Return the records below from the line containing "(259, 312) = (307, 307): none -> yellow ball" onward, exactly, through and including the last line.

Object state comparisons
%%

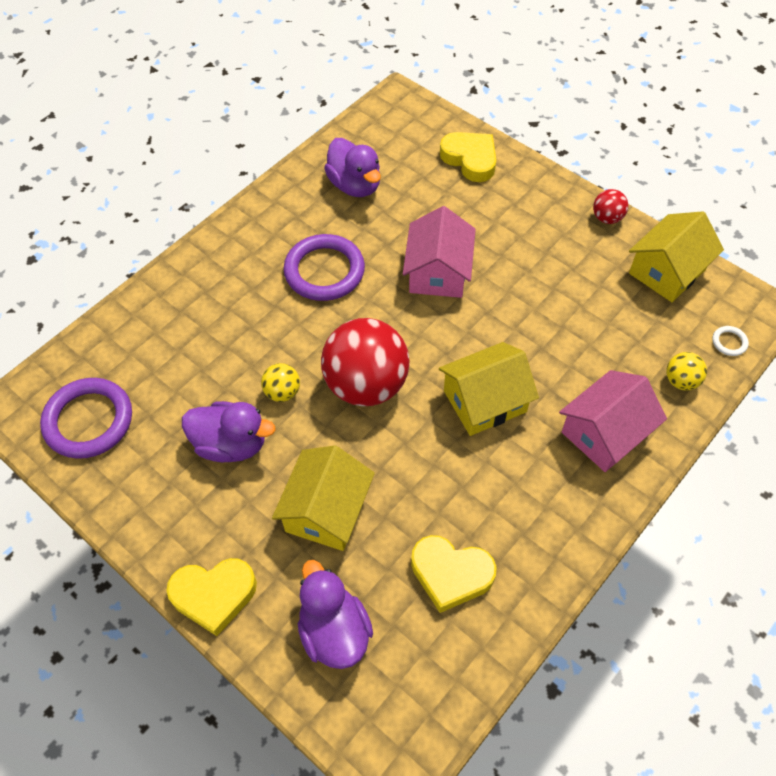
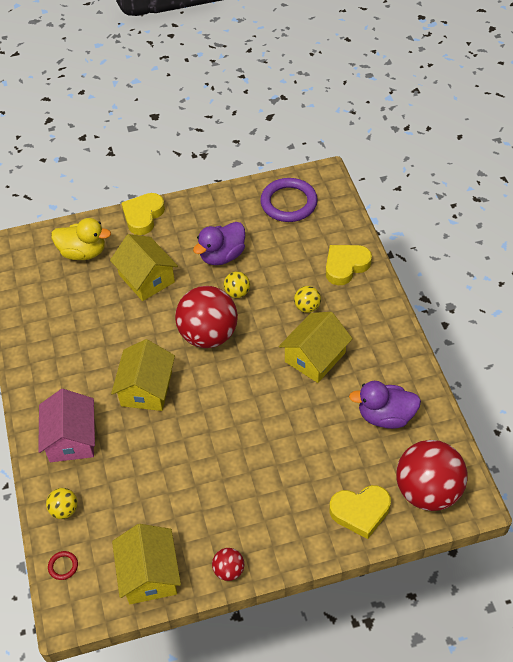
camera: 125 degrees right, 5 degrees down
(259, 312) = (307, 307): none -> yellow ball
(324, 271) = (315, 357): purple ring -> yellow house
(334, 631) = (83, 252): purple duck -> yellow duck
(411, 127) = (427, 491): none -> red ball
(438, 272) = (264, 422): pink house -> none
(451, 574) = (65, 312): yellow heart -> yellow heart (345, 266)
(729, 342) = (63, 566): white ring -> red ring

%%

### Answer to this exercise
(259, 312) = (307, 307): none -> yellow ball
(324, 271) = (315, 357): purple ring -> yellow house
(334, 631) = (83, 252): purple duck -> yellow duck
(411, 127) = (427, 491): none -> red ball
(438, 272) = (264, 422): pink house -> none
(451, 574) = (65, 312): yellow heart -> yellow heart (345, 266)
(729, 342) = (63, 566): white ring -> red ring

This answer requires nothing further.